=== THE PROBLEM ===
Output only the lines from the one holding "before: dado (negro)" to the end of the data below, please, copied exactly.
========================================================================
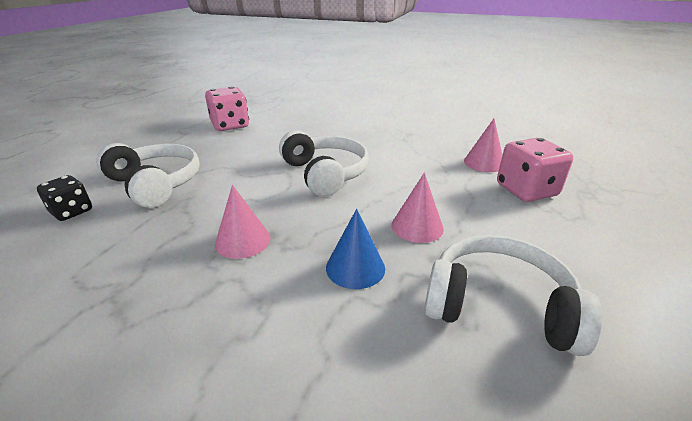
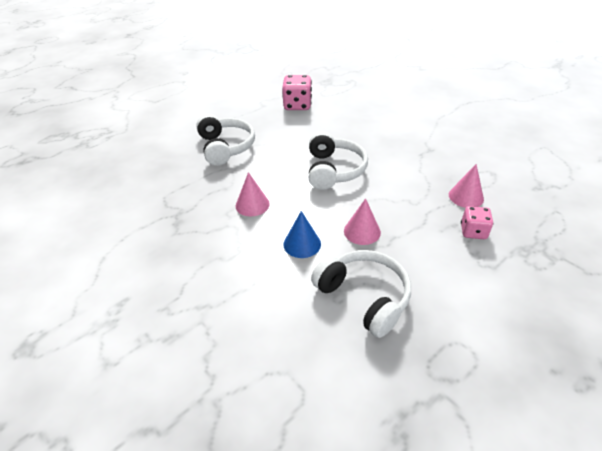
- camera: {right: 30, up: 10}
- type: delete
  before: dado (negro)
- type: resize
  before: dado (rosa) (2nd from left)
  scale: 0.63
========================================================================
=== RESPONSE ===
  before: dado (negro)
- type: resize
  before: dado (rosa) (2nd from left)
  scale: 0.63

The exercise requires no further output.